◆ **Data in this exercise**
________
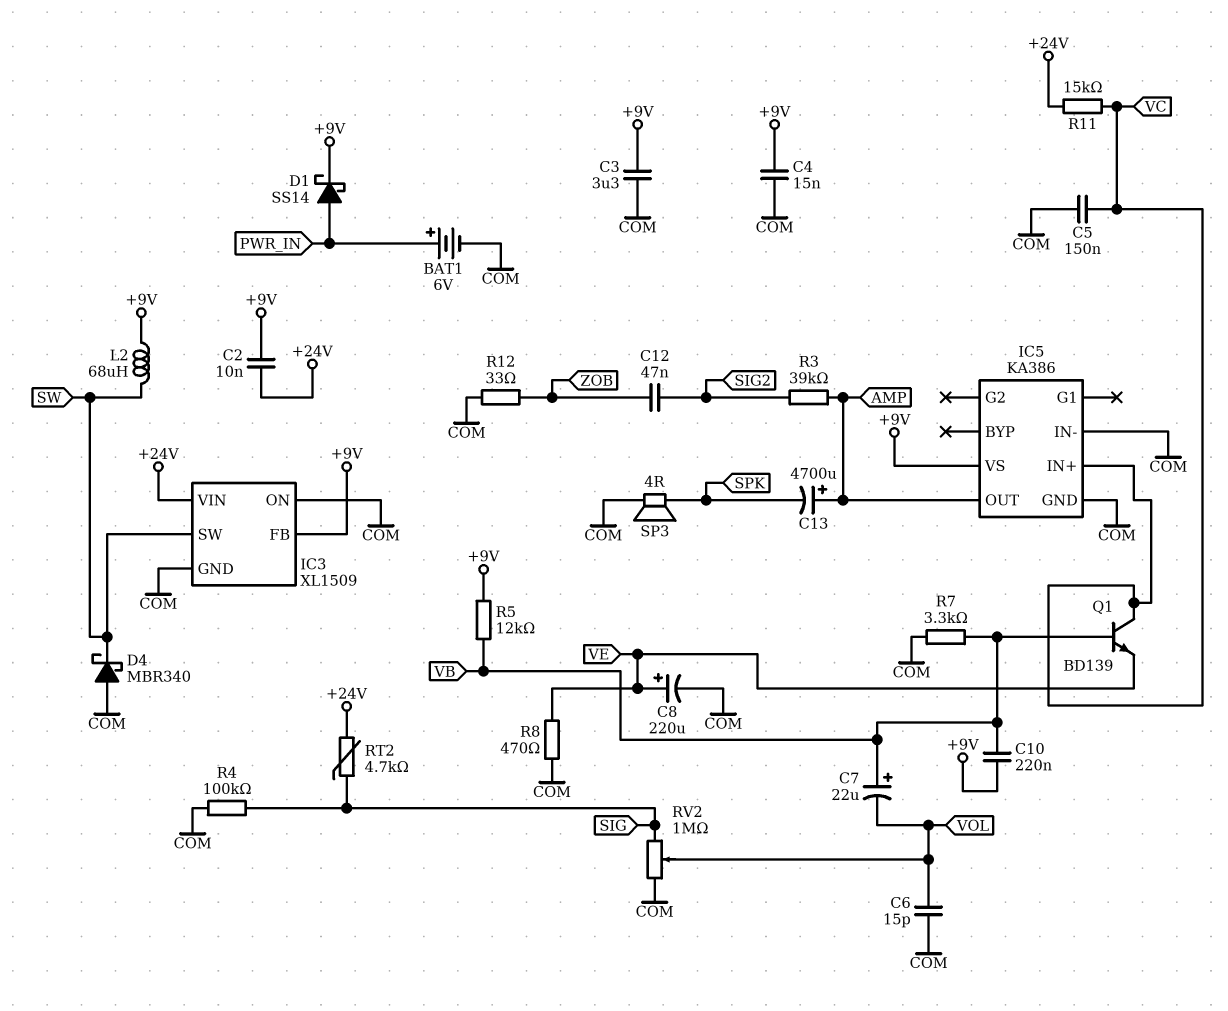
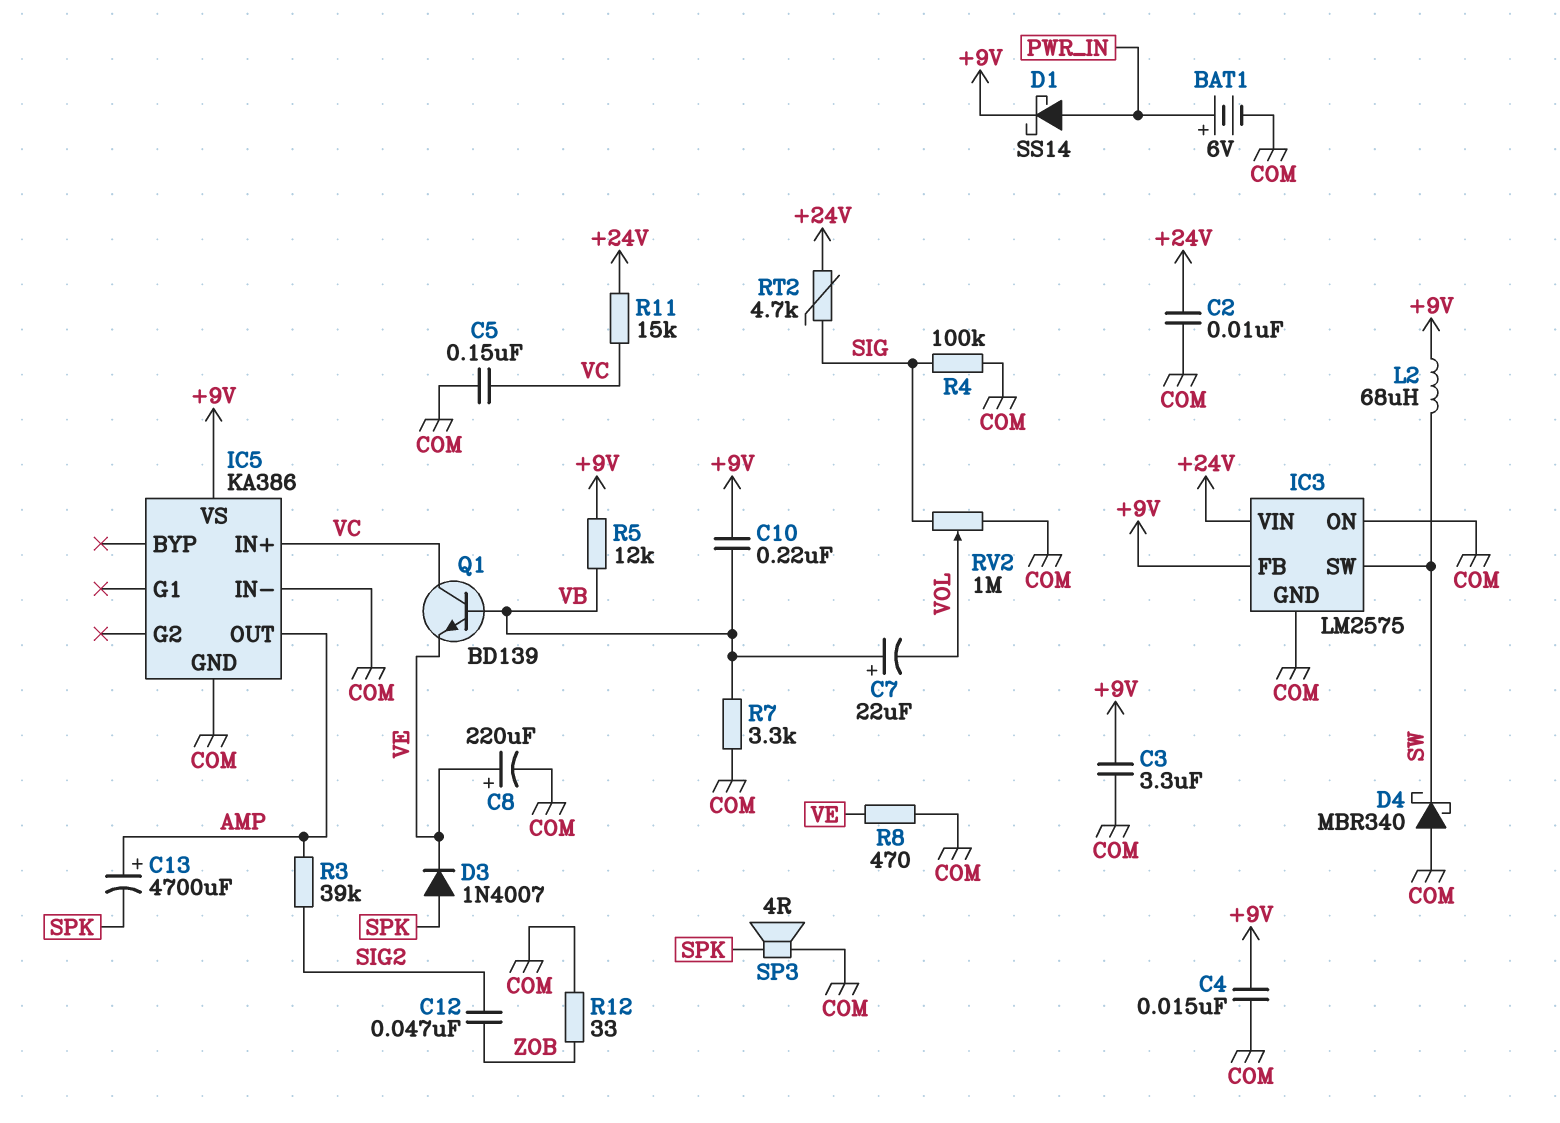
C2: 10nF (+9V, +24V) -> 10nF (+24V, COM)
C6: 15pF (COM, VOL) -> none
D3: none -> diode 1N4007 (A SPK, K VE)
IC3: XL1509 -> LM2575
________
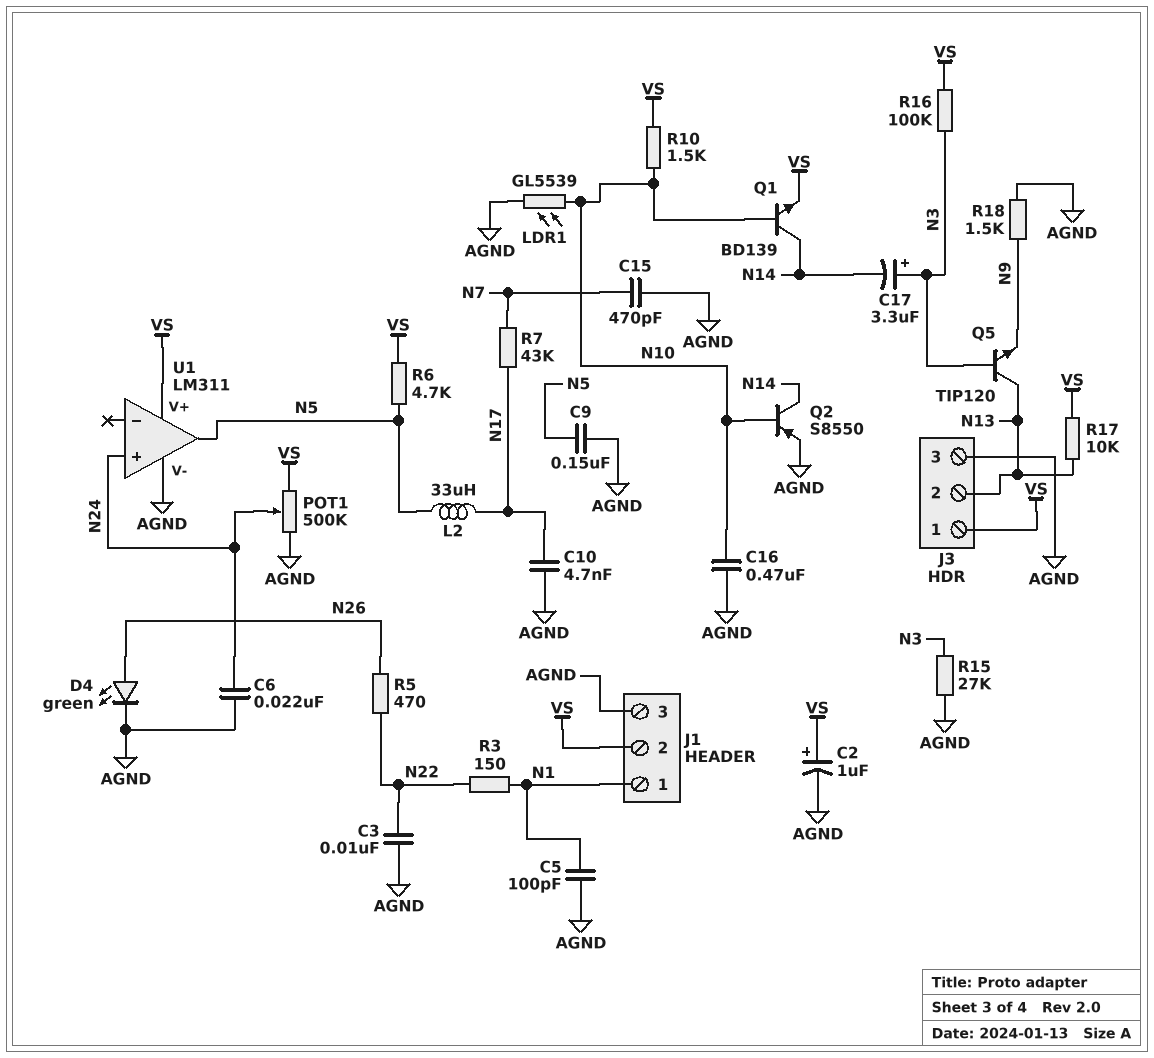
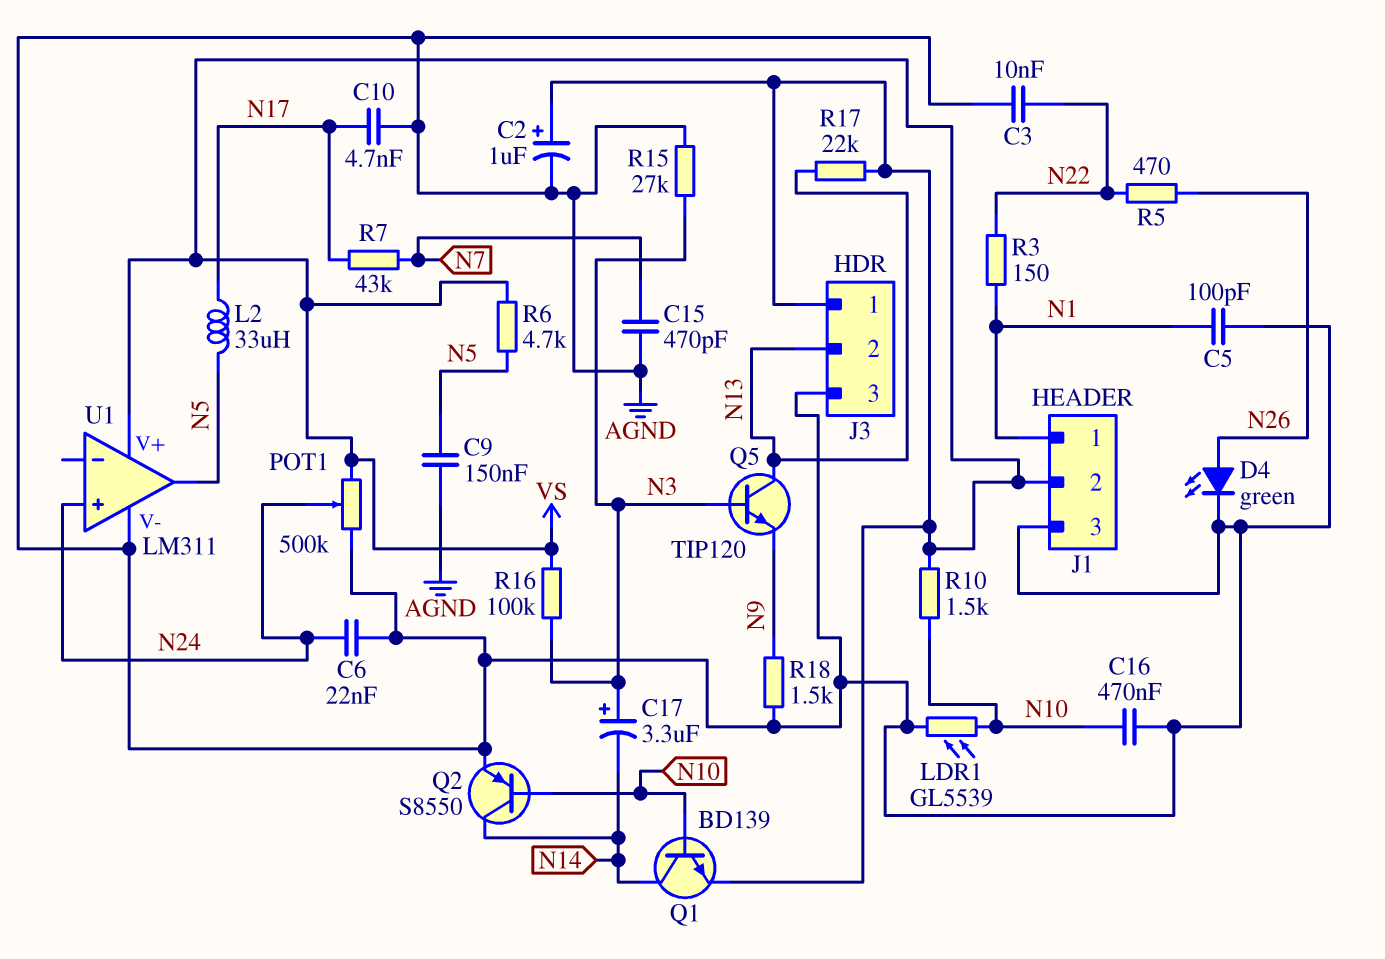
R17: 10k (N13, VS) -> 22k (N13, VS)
________
Where a line of the data holds "none", show that line.

C6: 15pF (COM, VOL) -> none
D3: none -> diode 1N4007 (A SPK, K VE)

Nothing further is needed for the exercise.